Object change listings:
= = = = = = =
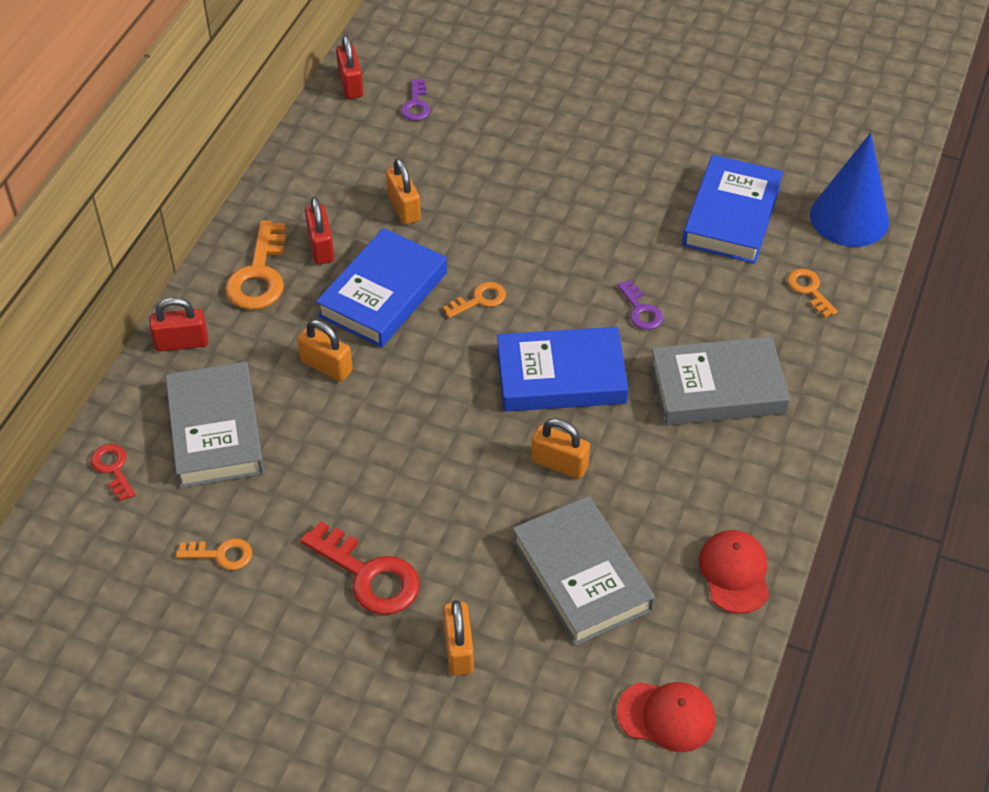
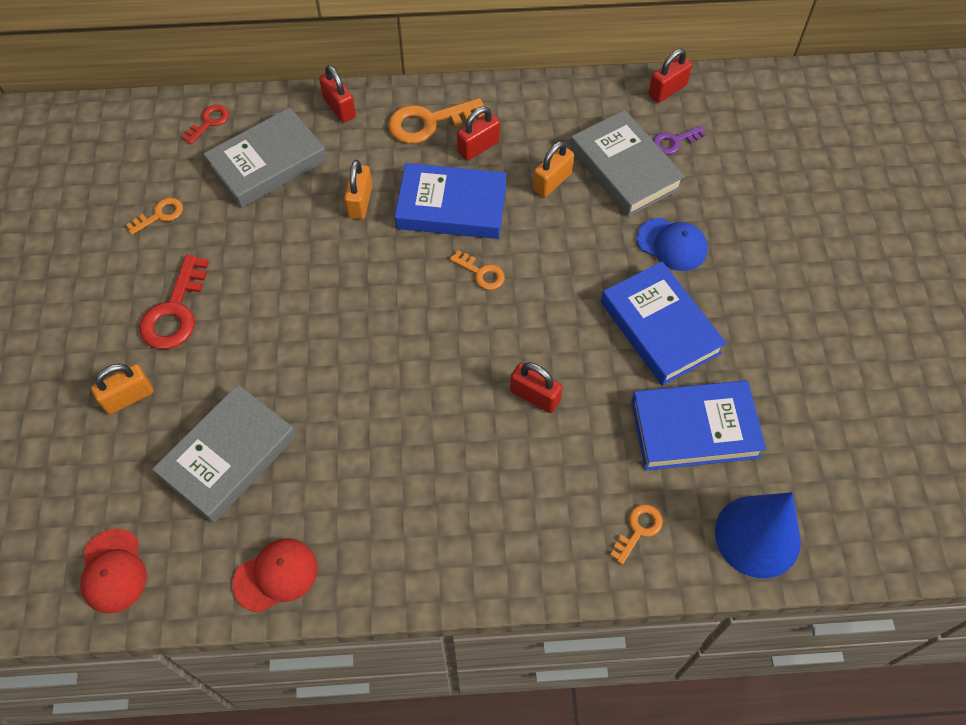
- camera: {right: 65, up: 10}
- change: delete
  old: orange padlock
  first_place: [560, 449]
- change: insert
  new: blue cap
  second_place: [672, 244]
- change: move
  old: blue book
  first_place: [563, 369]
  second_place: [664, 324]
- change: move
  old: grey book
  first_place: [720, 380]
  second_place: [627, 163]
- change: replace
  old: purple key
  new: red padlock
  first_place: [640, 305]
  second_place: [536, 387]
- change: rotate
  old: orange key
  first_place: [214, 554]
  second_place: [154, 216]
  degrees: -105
= = = = = = =
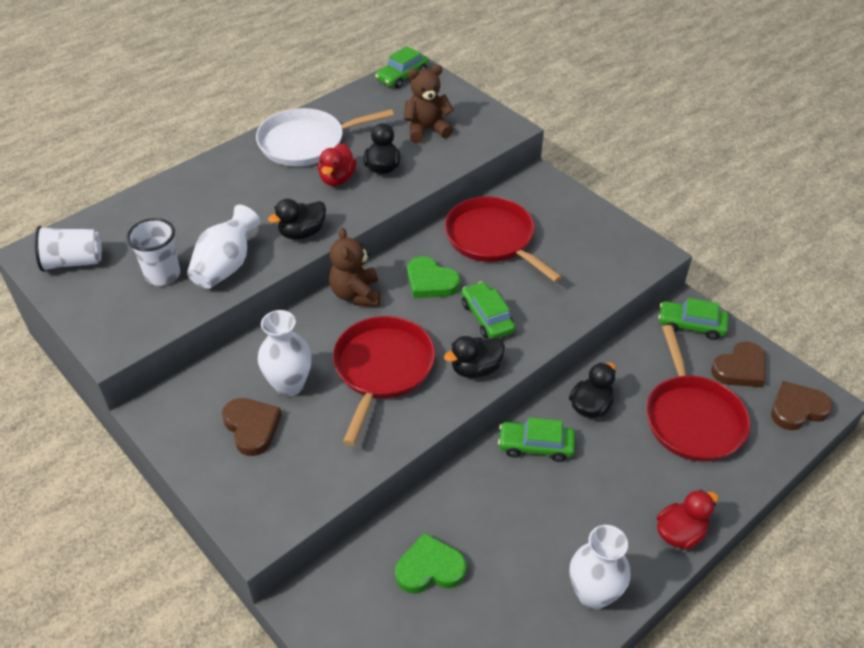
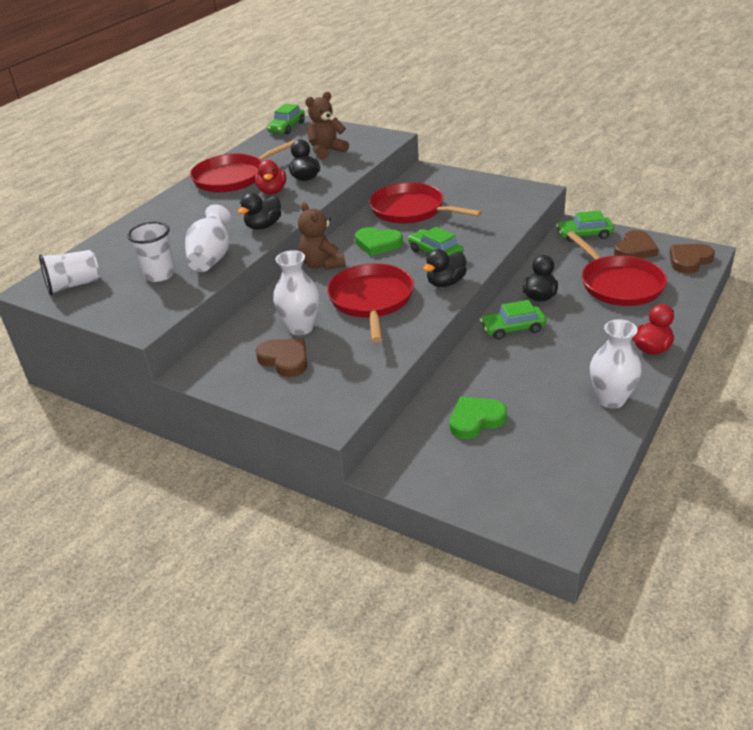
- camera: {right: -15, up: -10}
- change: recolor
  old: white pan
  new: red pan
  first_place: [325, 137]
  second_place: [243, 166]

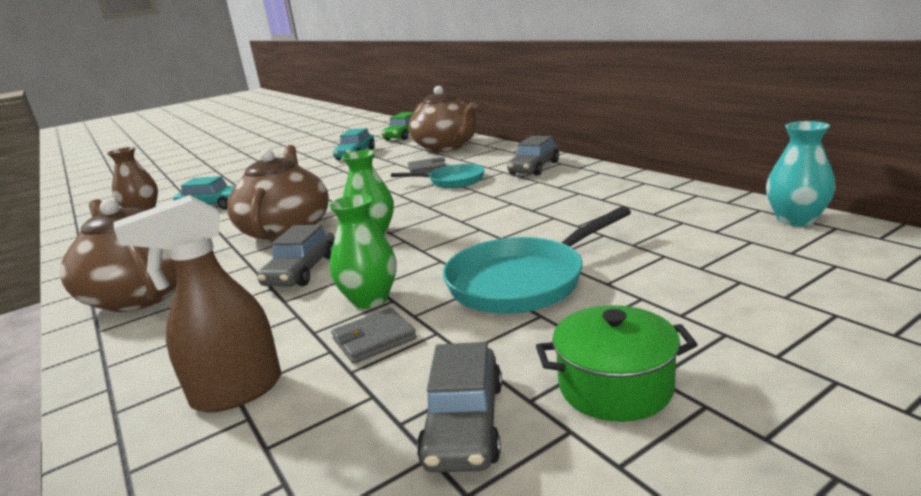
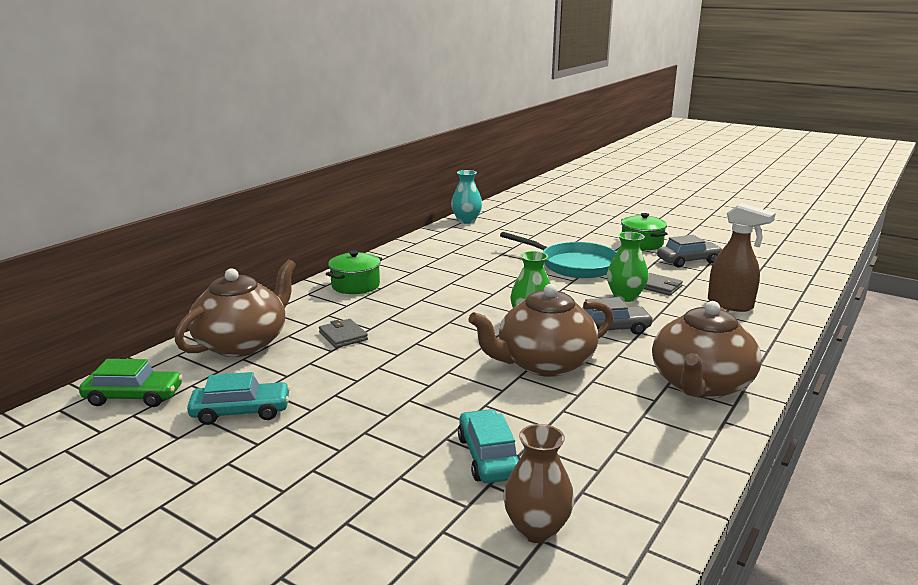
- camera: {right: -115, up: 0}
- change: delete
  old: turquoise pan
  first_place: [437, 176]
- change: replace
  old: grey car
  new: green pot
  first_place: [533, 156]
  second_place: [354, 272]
= = = = = = =
Task objective. From the records above, copy only the lines running from the line holding "new: red pan" through the line holding "second_place: [354, 272]", with no pictures.

Result of the exercise.
  new: red pan
  first_place: [325, 137]
  second_place: [243, 166]

- camera: {right: -115, up: 0}
- change: delete
  old: turquoise pan
  first_place: [437, 176]
- change: replace
  old: grey car
  new: green pot
  first_place: [533, 156]
  second_place: [354, 272]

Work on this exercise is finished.